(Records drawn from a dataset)
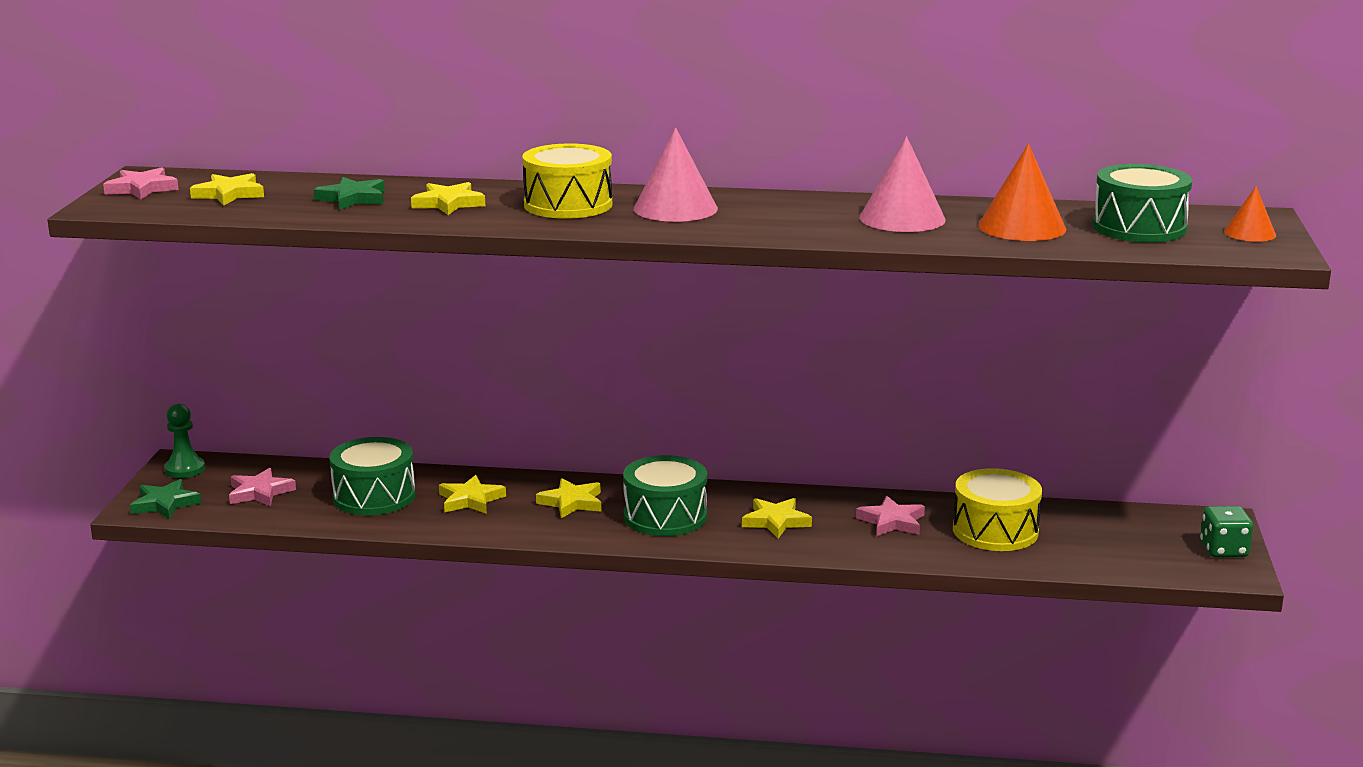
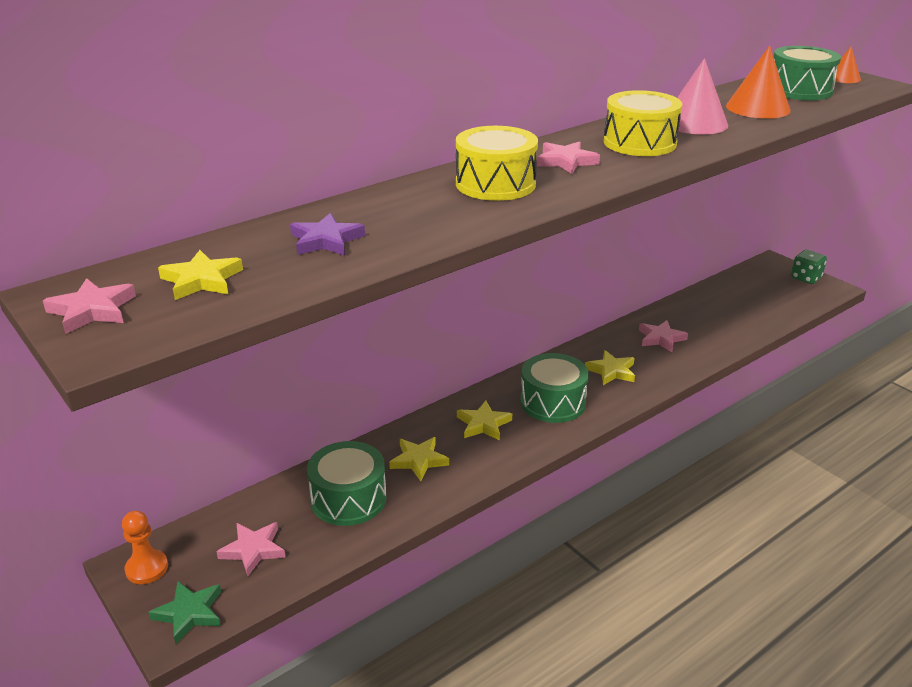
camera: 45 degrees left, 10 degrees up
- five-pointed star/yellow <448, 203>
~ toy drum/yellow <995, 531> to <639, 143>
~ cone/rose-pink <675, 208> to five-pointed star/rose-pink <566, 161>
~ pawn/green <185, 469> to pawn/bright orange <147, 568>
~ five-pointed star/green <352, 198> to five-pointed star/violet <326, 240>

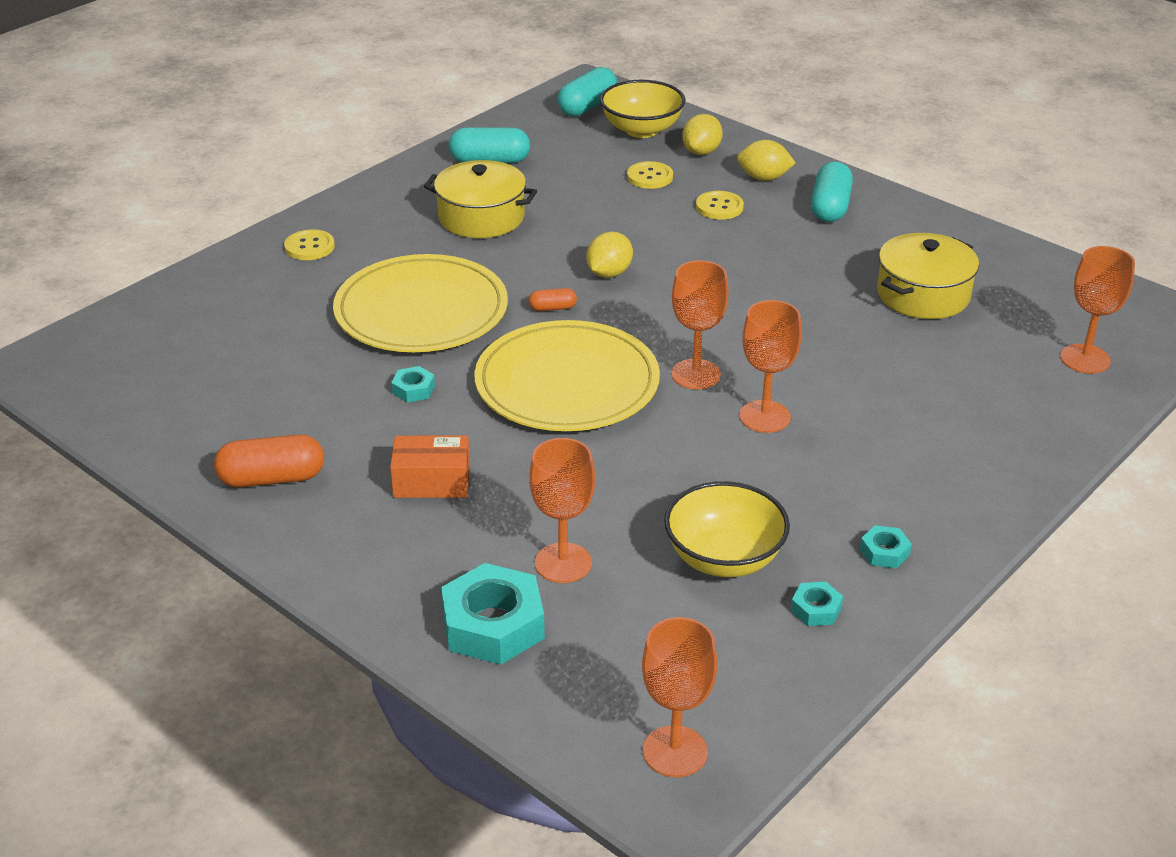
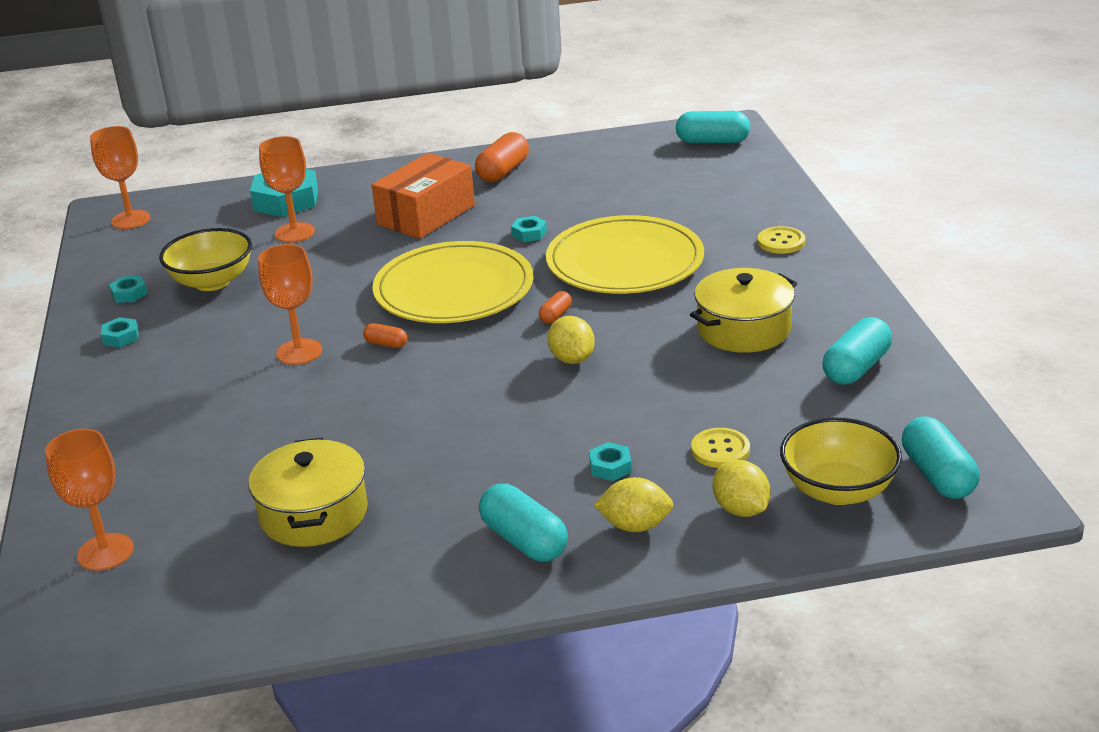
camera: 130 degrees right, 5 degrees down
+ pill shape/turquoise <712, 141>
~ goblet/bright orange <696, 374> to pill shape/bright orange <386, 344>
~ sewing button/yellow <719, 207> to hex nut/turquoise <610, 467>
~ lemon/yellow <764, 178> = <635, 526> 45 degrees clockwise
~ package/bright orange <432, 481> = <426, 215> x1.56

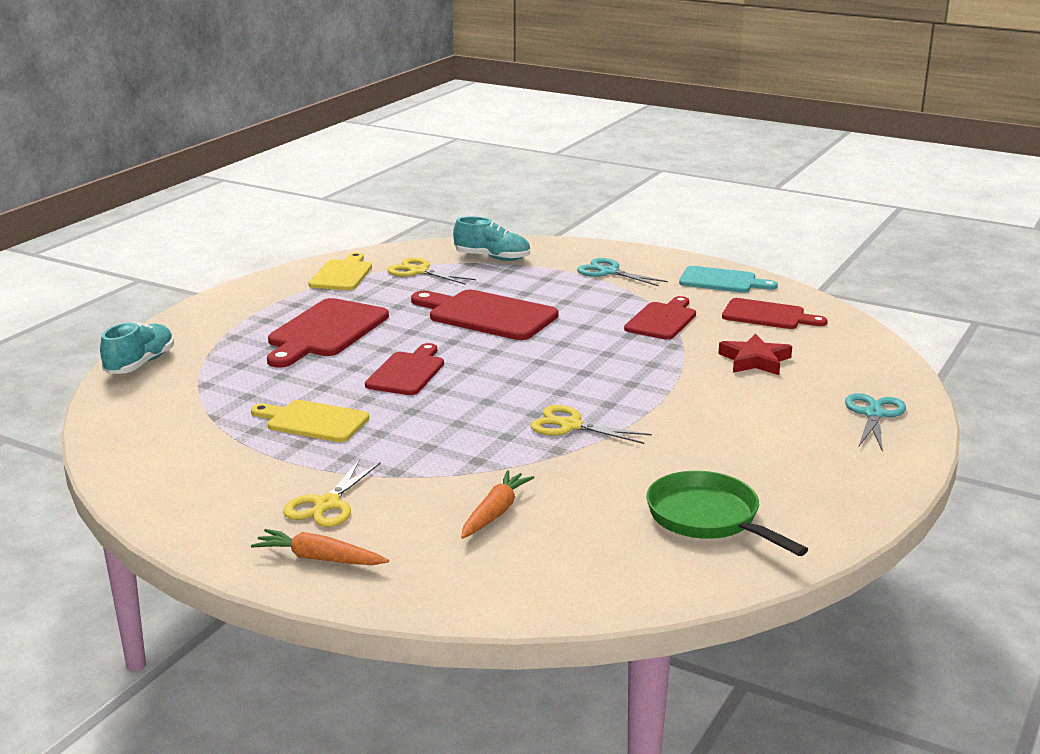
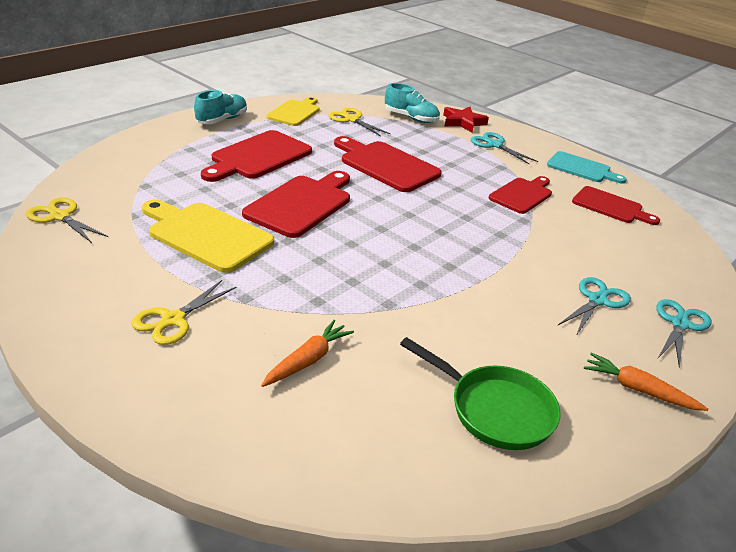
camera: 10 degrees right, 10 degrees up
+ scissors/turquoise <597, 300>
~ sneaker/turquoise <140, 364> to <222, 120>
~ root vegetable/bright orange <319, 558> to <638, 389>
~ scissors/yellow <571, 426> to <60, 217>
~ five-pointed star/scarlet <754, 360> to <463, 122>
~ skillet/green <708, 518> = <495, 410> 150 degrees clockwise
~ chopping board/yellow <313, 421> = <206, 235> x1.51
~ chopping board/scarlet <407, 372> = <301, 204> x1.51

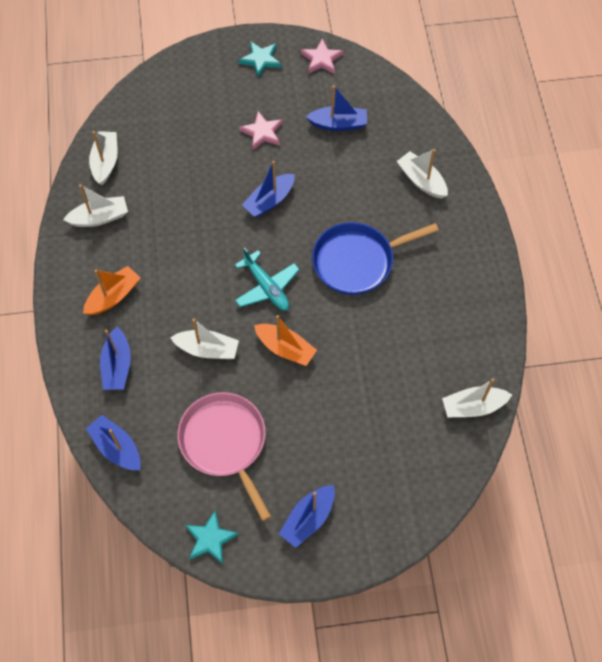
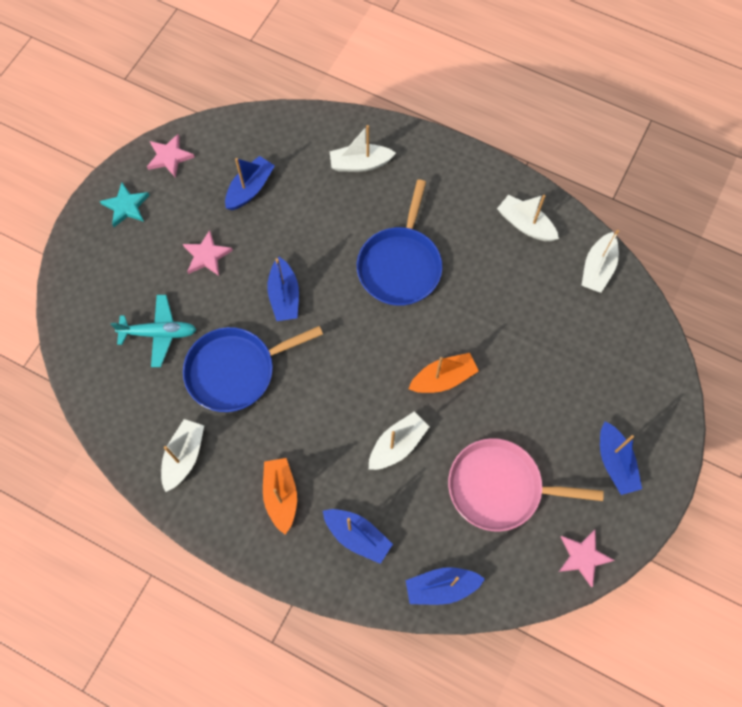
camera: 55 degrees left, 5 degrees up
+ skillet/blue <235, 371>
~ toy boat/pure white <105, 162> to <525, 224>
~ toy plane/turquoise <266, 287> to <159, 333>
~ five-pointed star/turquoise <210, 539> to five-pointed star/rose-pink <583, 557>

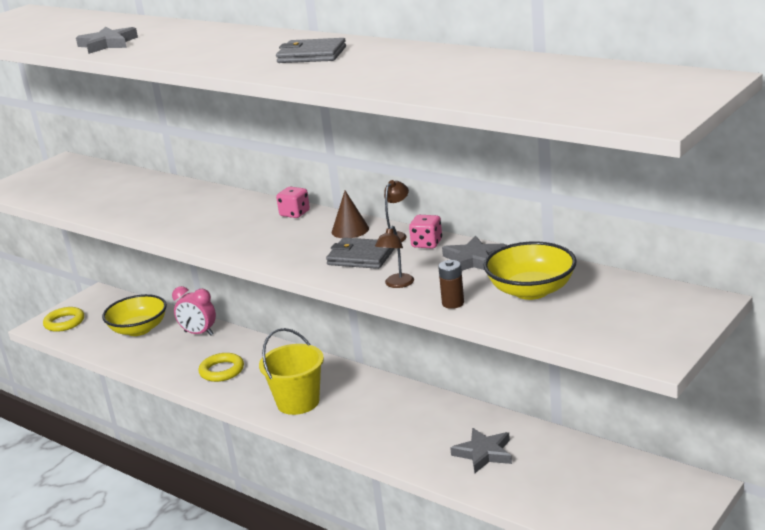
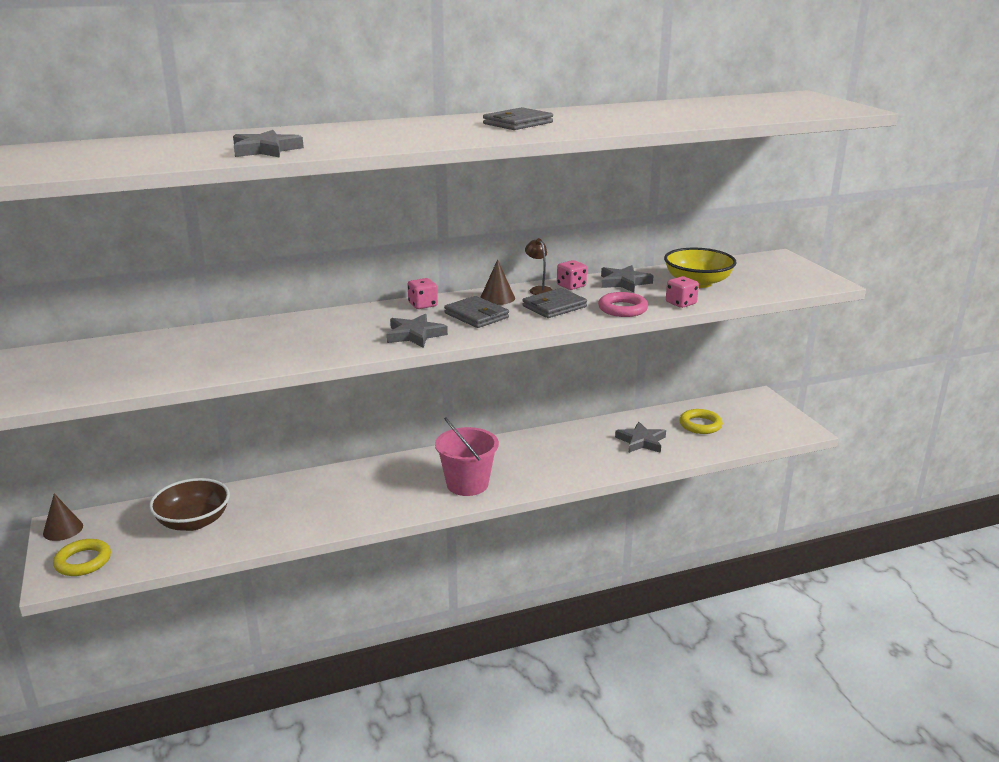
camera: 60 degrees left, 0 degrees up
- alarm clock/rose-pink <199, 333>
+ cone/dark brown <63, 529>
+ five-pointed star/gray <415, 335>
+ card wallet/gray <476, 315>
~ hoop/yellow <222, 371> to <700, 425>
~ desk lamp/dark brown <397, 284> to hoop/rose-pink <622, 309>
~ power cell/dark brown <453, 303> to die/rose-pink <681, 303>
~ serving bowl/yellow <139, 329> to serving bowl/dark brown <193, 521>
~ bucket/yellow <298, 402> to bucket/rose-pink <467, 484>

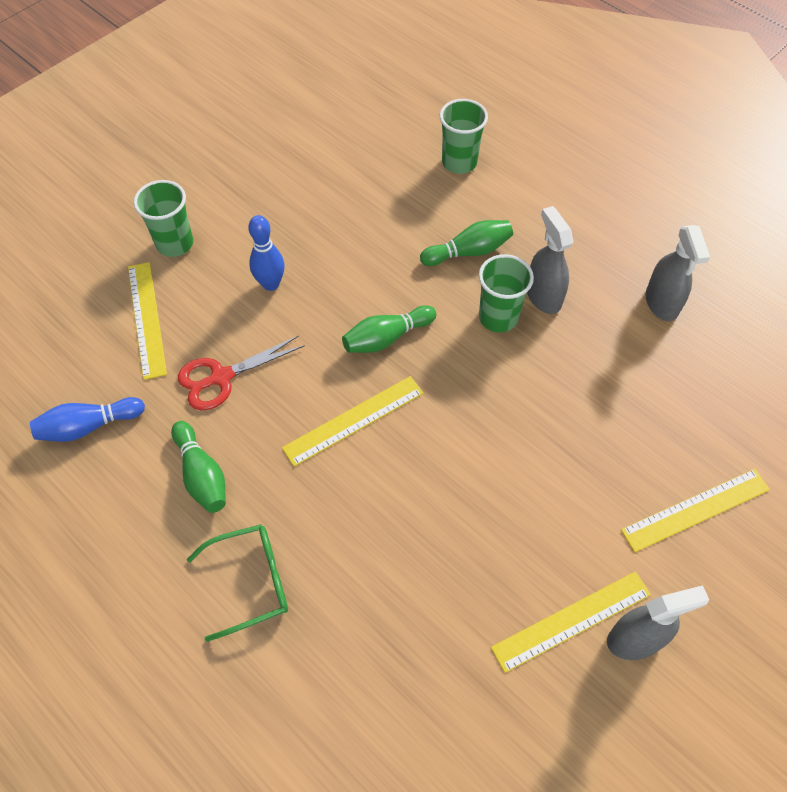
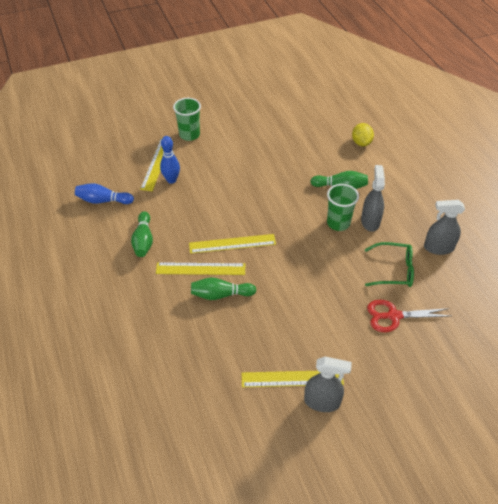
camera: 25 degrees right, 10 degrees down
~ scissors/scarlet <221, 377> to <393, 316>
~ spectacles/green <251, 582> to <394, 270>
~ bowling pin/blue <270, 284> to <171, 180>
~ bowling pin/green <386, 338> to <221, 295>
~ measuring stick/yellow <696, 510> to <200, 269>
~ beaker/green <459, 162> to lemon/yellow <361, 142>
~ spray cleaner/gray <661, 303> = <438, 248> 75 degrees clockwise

WORK INSTRUCTION: Restate the data word for word without pictures.

TASK ANSWER:
camera: 45 degrees left, 10 degrees up
- five-pointed star/yellow <448, 203>
~ toy drum/yellow <995, 531> to <639, 143>
~ cone/rose-pink <675, 208> to five-pointed star/rose-pink <566, 161>
~ pawn/green <185, 469> to pawn/bright orange <147, 568>
~ five-pointed star/green <352, 198> to five-pointed star/violet <326, 240>

camera: 130 degrees right, 5 degrees down
+ pill shape/turquoise <712, 141>
~ goblet/bright orange <696, 374> to pill shape/bright orange <386, 344>
~ sewing button/yellow <719, 207> to hex nut/turquoise <610, 467>
~ lemon/yellow <764, 178> = <635, 526> 45 degrees clockwise
~ package/bright orange <432, 481> = <426, 215> x1.56

camera: 10 degrees right, 10 degrees up
+ scissors/turquoise <597, 300>
~ sneaker/turquoise <140, 364> to <222, 120>
~ root vegetable/bright orange <319, 558> to <638, 389>
~ scissors/yellow <571, 426> to <60, 217>
~ five-pointed star/scarlet <754, 360> to <463, 122>
~ skillet/green <708, 518> = <495, 410> 150 degrees clockwise
~ chopping board/yellow <313, 421> = <206, 235> x1.51
~ chopping board/scarlet <407, 372> = <301, 204> x1.51

camera: 55 degrees left, 5 degrees up
+ skillet/blue <235, 371>
~ toy boat/pure white <105, 162> to <525, 224>
~ toy plane/turquoise <266, 287> to <159, 333>
~ five-pointed star/turquoise <210, 539> to five-pointed star/rose-pink <583, 557>

camera: 60 degrees left, 0 degrees up
- alarm clock/rose-pink <199, 333>
+ cone/dark brown <63, 529>
+ five-pointed star/gray <415, 335>
+ card wallet/gray <476, 315>
~ hoop/yellow <222, 371> to <700, 425>
~ desk lamp/dark brown <397, 284> to hoop/rose-pink <622, 309>
~ power cell/dark brown <453, 303> to die/rose-pink <681, 303>
~ serving bowl/yellow <139, 329> to serving bowl/dark brown <193, 521>
~ bucket/yellow <298, 402> to bucket/rose-pink <467, 484>

camera: 25 degrees right, 10 degrees down
~ scissors/scarlet <221, 377> to <393, 316>
~ spectacles/green <251, 582> to <394, 270>
~ bowling pin/blue <270, 284> to <171, 180>
~ bowling pin/green <386, 338> to <221, 295>
~ measuring stick/yellow <696, 510> to <200, 269>
~ beaker/green <459, 162> to lemon/yellow <361, 142>
~ spray cleaner/gray <661, 303> = <438, 248> 75 degrees clockwise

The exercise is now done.